━━ Data ━━

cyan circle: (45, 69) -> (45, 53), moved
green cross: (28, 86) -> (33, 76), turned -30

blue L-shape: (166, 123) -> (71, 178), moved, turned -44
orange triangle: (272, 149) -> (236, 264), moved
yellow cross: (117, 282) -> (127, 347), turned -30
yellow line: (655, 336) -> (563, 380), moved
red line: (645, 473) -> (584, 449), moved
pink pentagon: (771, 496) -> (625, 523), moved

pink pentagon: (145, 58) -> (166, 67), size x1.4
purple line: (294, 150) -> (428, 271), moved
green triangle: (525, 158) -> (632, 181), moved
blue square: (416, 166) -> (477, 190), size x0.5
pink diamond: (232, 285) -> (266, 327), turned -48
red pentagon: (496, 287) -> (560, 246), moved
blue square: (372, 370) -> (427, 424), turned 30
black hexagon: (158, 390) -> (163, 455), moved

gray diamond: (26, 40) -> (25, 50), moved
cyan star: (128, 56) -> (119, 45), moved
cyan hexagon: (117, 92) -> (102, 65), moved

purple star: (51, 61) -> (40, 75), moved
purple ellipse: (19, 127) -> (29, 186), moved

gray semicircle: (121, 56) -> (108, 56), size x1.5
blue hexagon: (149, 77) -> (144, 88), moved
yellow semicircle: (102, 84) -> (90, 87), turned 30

━━━

- Required work:
The records above must each be restated exactly as they stand.

- Task output:
cyan circle: (45, 69) -> (45, 53), moved
green cross: (28, 86) -> (33, 76), turned -30

blue L-shape: (166, 123) -> (71, 178), moved, turned -44
orange triangle: (272, 149) -> (236, 264), moved
yellow cross: (117, 282) -> (127, 347), turned -30
yellow line: (655, 336) -> (563, 380), moved
red line: (645, 473) -> (584, 449), moved
pink pentagon: (771, 496) -> (625, 523), moved

pink pentagon: (145, 58) -> (166, 67), size x1.4
purple line: (294, 150) -> (428, 271), moved
green triangle: (525, 158) -> (632, 181), moved
blue square: (416, 166) -> (477, 190), size x0.5
pink diamond: (232, 285) -> (266, 327), turned -48
red pentagon: (496, 287) -> (560, 246), moved
blue square: (372, 370) -> (427, 424), turned 30
black hexagon: (158, 390) -> (163, 455), moved

gray diamond: (26, 40) -> (25, 50), moved
cyan star: (128, 56) -> (119, 45), moved
cyan hexagon: (117, 92) -> (102, 65), moved

purple star: (51, 61) -> (40, 75), moved
purple ellipse: (19, 127) -> (29, 186), moved

gray semicircle: (121, 56) -> (108, 56), size x1.5
blue hexagon: (149, 77) -> (144, 88), moved
yellow semicircle: (102, 84) -> (90, 87), turned 30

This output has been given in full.